DIRECTIONS FOR THIS TASK: What's wanted here is the full listing below, repeated exactly, with no images in it.

SUPPLIED INFORMATION:
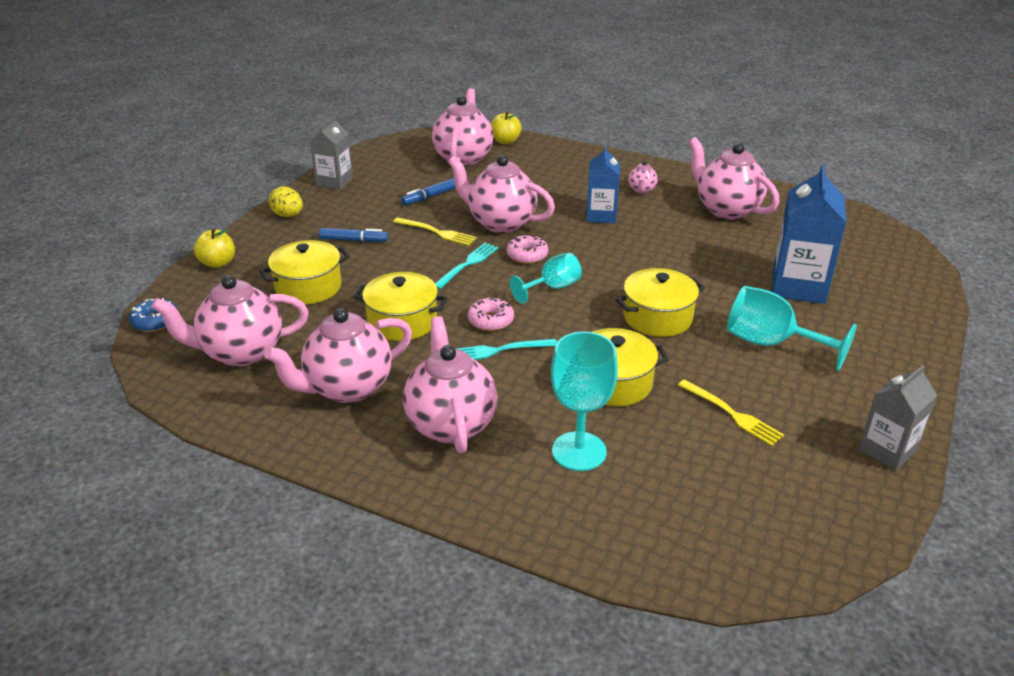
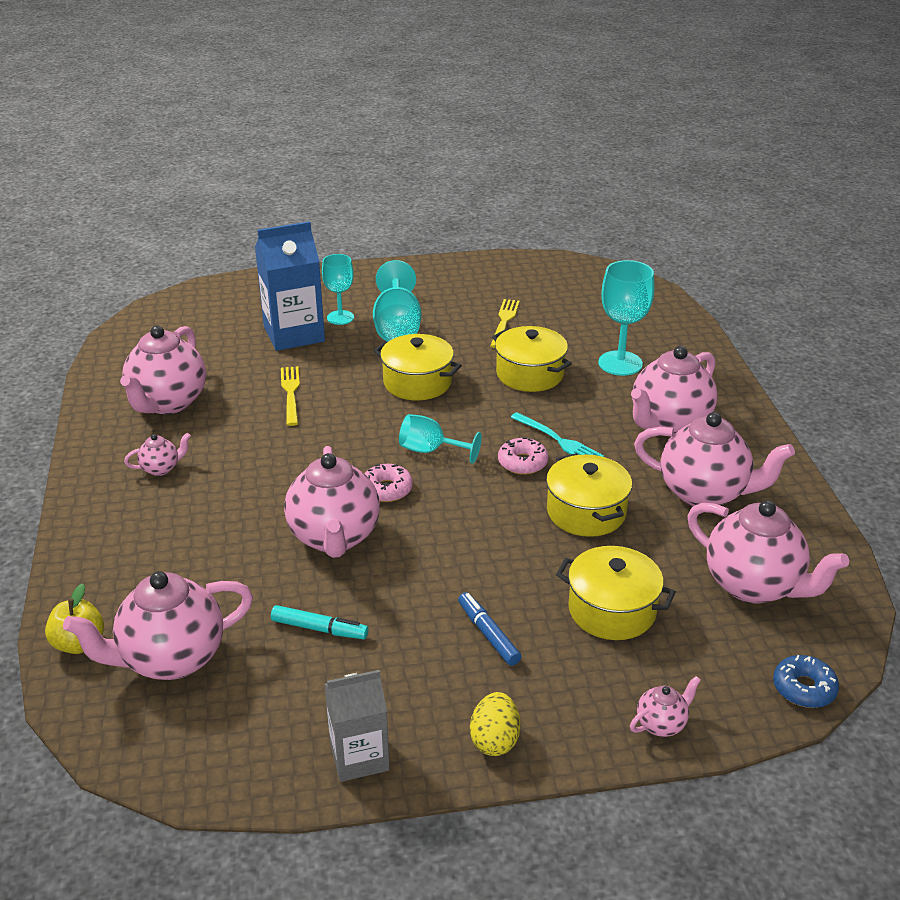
camera: 125 degrees left, 0 degrees up
yellow apple [194,228,235,268] -> pink teapot [630,676,701,737]
yellow fork [393,217,477,246] -> yellow fork moved to [281,366,300,426]
blue marker [401,178,456,205] -> turquoise marker [271,605,369,639]
turquoise fork [435,243,498,289] -> none
blue carton [586,146,620,223] -> none
grey carton [858,365,937,471] -> none
none -> turquoise goblet [322,254,354,325]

WRITTEN RESPONSE:
camera: 125 degrees left, 0 degrees up
yellow apple [194,228,235,268] -> pink teapot [630,676,701,737]
yellow fork [393,217,477,246] -> yellow fork moved to [281,366,300,426]
blue marker [401,178,456,205] -> turquoise marker [271,605,369,639]
turquoise fork [435,243,498,289] -> none
blue carton [586,146,620,223] -> none
grey carton [858,365,937,471] -> none
none -> turquoise goblet [322,254,354,325]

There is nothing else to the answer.